--- start of PROVIDED RECORDS ---
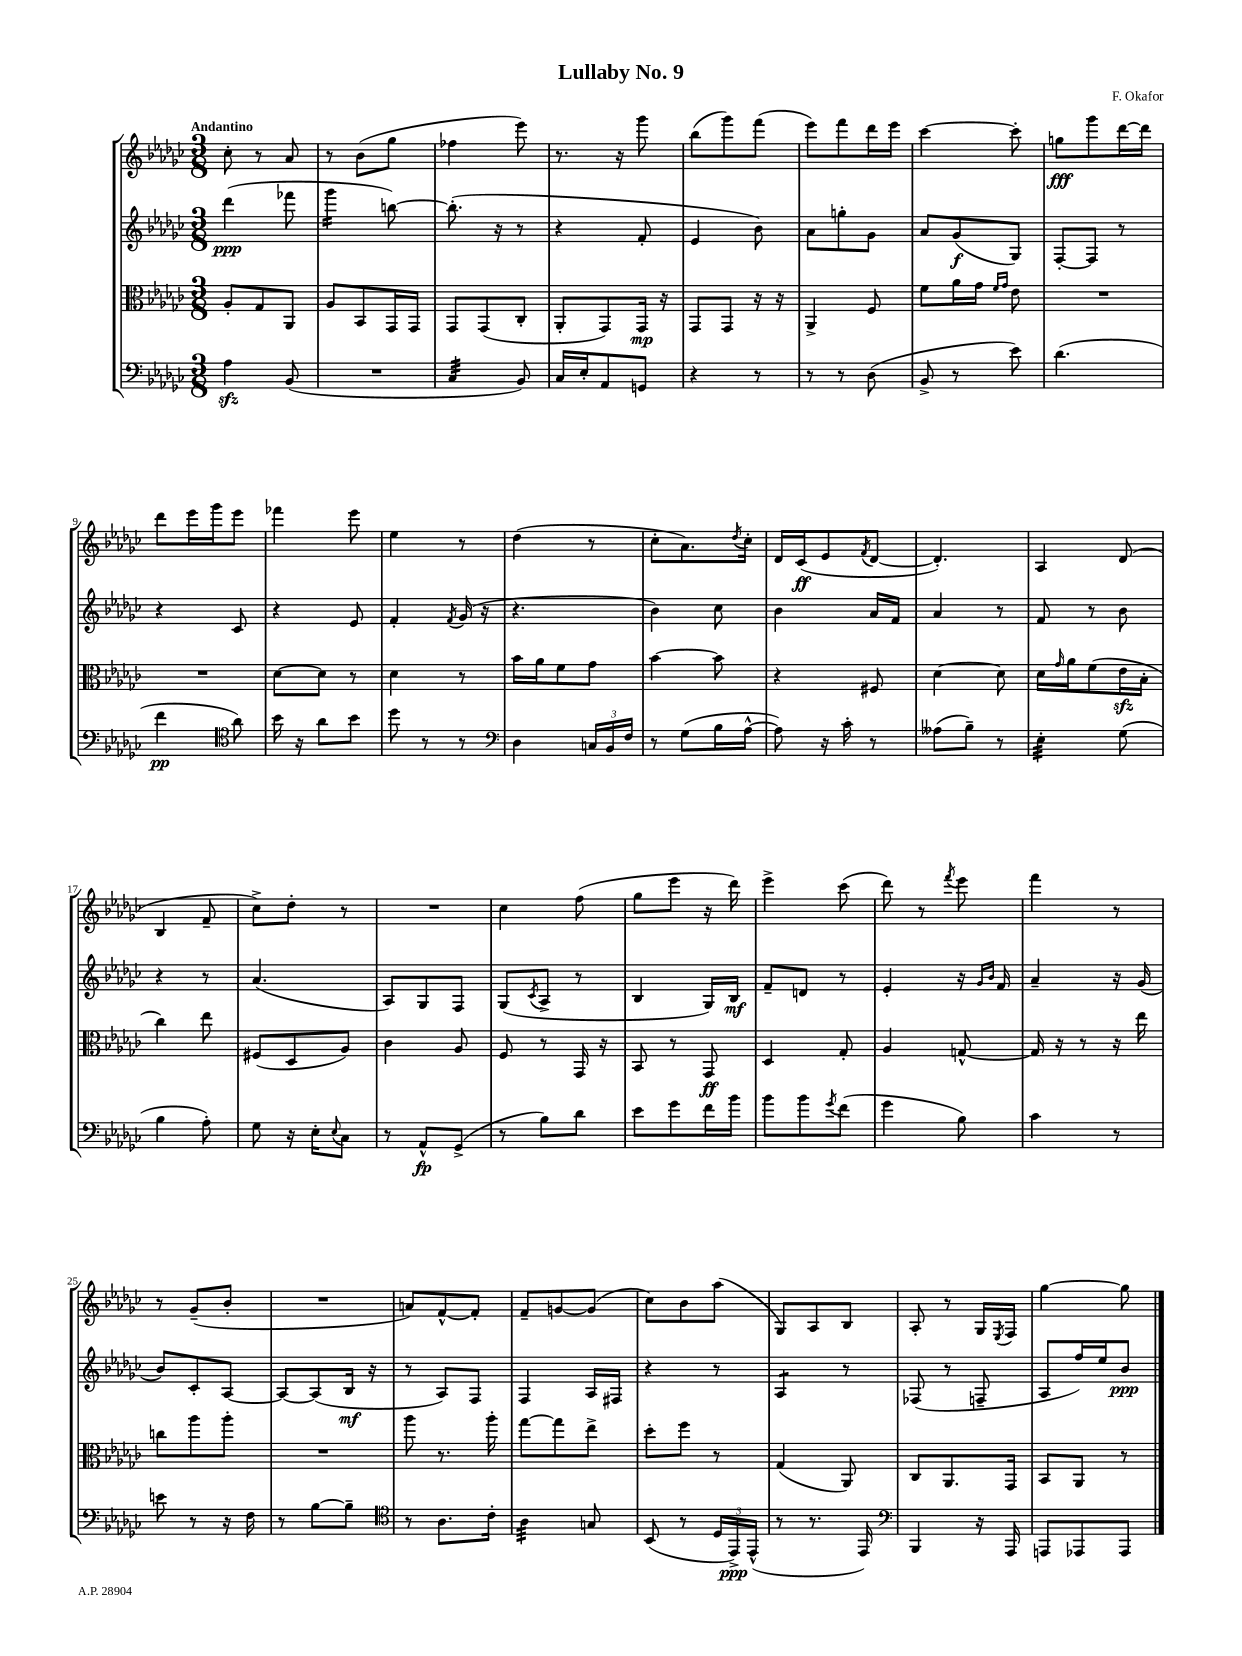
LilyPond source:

\header { title = "Lullaby No. 9" composer = "F. Okafor" }
<<
\new StaffGroup <<
\new Staff = "s0" {
    \clef treble \key ges \major \numericTimeSignature \time 3/8 \tempo "Andantino"
    ces''8-. r8 aes'8 |
    r8 bes'8( ges''8 |
    fes''4 ees'''8) |
    r8. r16 ges'''8 |
    bes''8( ges'''8) f'''8( |
    ees'''8) f'''8 des'''16 ees'''16 |
    ces'''4~ ces'''8-. |
    g''8\fff ges'''8 des'''16~ des'''16 |
    des'''8 ees'''16 ges'''16 ees'''8 |
    fes'''4 ees'''8 |
    ees''4 r8 |
    des''4( r8 |
    ces''8-. aes'8.) \acciaccatura { des''8 } ces''16-. |
    des'16 ces'16\ff( ees'8 \acciaccatura { f'8 } des'8~ |
    des'4.-.) |
    aes4 des'8( |
    bes4 f'8-- |
    ces''8->) des''8-. r8 |
    R4. |
    ces''4 f''8( |
    ges''8 ees'''8 r16 des'''16) |
    ees'''4-> ces'''8( |
    des'''8) r8 \acciaccatura { f'''8 } ees'''8 |
    f'''4 r8 |
    r8 ges'8--( bes'8-. |
    R4. |
    a'8) f'8~-^ f'8-. |
    f'8-- g'8~ g'8( |
    ces''8) bes'8 aes''8( |
    ges8) aes8 bes8 |
    aes8-. r8 ges16 \acciaccatura { ees8 } f16 |
    ges''4~ ges''8 \bar "|." |
}
\new Staff = "s1" {
    \clef treble \key ges \major \numericTimeSignature \time 3/8
    des'''4\ppp( fes'''8 |
    ges'''4:16 b''8~) |
    b''8.-.( r16 r8 |
    r4 f'8-. |
    ees'4 bes'8) |
    aes'8 g''8-. ges'8 |
    aes'8 ges'8\f( ges8) |
    f8~-. f8 r8 |
    r4 ces'8 |
    r4 ees'8 |
    f'4-. \acciaccatura { f'8 } ges'16( r16 |
    r4. |
    bes'4) ces''8 |
    bes'4 aes'16 f'16 |
    aes'4 r8 |
    f'8 r8 bes'8 |
    r4 r8 |
    aes'4.( |
    aes8) ges8 f8 |
    ges8( \acciaccatura { ces'8 } aes8-> r8 |
    bes4 ges16) bes16\mf |
    f'8-- d'8 r8 |
    ees'4-. r16 \grace { ges'16 bes'16 } f'16 |
    aes'4-- r16 ges'16( |
    bes'8) ces'8-. aes8~ |
    aes8~ aes8( bes16\mf r16 |
    r8 aes8) f8 |
    f4 aes16 fis16 |
    r4 r8 |
    aes4:8 r8 |
    fes8( r8 f8-- |
    aes8 f''16) ees''16 bes'8\ppp \bar "|." |
}
\new Staff = "s2" {
    \clef alto \key ges \major \numericTimeSignature \time 3/8
    aes8-. ges8 aes,8 |
    aes8 bes,8 ges,16 ges,16 |
    ges,8 ges,8( ces8-. |
    aes,8-. ges,8) ges,16\mp r16 |
    ges,8 ges,8 r16 r16 |
    aes,4-> f8 |
    f'8 aes'16 ges'16 \grace { f'16 ges'16 } ees'8 |
    R4. |
    R4. |
    des'8~ des'8 r8 |
    des'4 r8 |
    bes'16 aes'16 f'8 ges'8 |
    bes'4~ bes'8 |
    r4 fis8 |
    des'4~ des'8 |
    des'16 \grace { ges'16 } aes'16 f'8( ees'16\sfz bes16-. |
    ces''4) ees''8 |
    fis8( des8 aes8) |
    ces'4 aes8 |
    f8 r8 ges,16 r16 |
    bes,8 r8 ges,8\ff |
    des4 ges8-. |
    aes4 g8~-^ |
    g16 r16 r8 r16 ees''16 |
    c''8 aes''8 aes''8-. |
    R4. |
    aes''8 r8. aes''16-. |
    ges''8~ ges''8 ees''8-> |
    des''8-. f''8 r8 |
    ges4( aes,8) |
    ces8 aes,8. ges,16 |
    bes,8 aes,8 r8 \bar "|." |
}
\new Staff = "s3" {
    \clef bass \key ges \major \numericTimeSignature \time 3/8
    aes4\sfz bes,8( |
    R4. |
    ces4:32 bes,8) |
    ces16 ees16-. aes,8 g,8 |
    r4 r8 |
    r8 r8 des8( |
    bes,8-> r8 ees'8) |
    des'4.( |
    f'4\pp \clef tenor aes'8) |
    bes'16 r16 aes'8 bes'8 |
    des''8 r8 r8 |
    \clef bass des4 \tuplet 3/2 { c16 bes,16 f16 } |
    r8 ges8( bes16 aes16~-^ |
    aes8) r16 ces'16-. r8 |
    aeses8( bes8--) r8 |
    ees4:32-. ges8( |
    bes4 aes8-.) |
    ges8 r16 ees16-. \appoggiatura { ees8 } ces8 |
    r8 aes,8-^\fp ges,8->( |
    r8 bes8) des'8 |
    ees'8 ges'8 f'16 bes'16 |
    bes'8 bes'8 \acciaccatura { ges'8 } f'8( |
    ges'4 bes8) |
    ces'4 r8 |
    e'8 r8 r16 f16 |
    r8 bes8~ bes8-- |
    \clef tenor r8 aes8. ces'16-. |
    aes4:32 g8 |
    bes,8( r8 \tuplet 3/2 { des16 ees,16->\ppp) ees,16-^( } |
    r8 r8. ees,16) |
    \clef bass bes,,4 r16 aes,,16 |
    a,,8 aes,,8 aes,,8 \bar "|." |
}
>>
>>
--- end of PROVIDED RECORDS ---
■ **WHAT TO DO**
Please find every line in the listing above that contains the string "tenor" and copy each one.

■ **TASK OUTPUT**
    f'4\pp \clef tenor aes'8) |
    \clef tenor r8 aes8. ces'16-. |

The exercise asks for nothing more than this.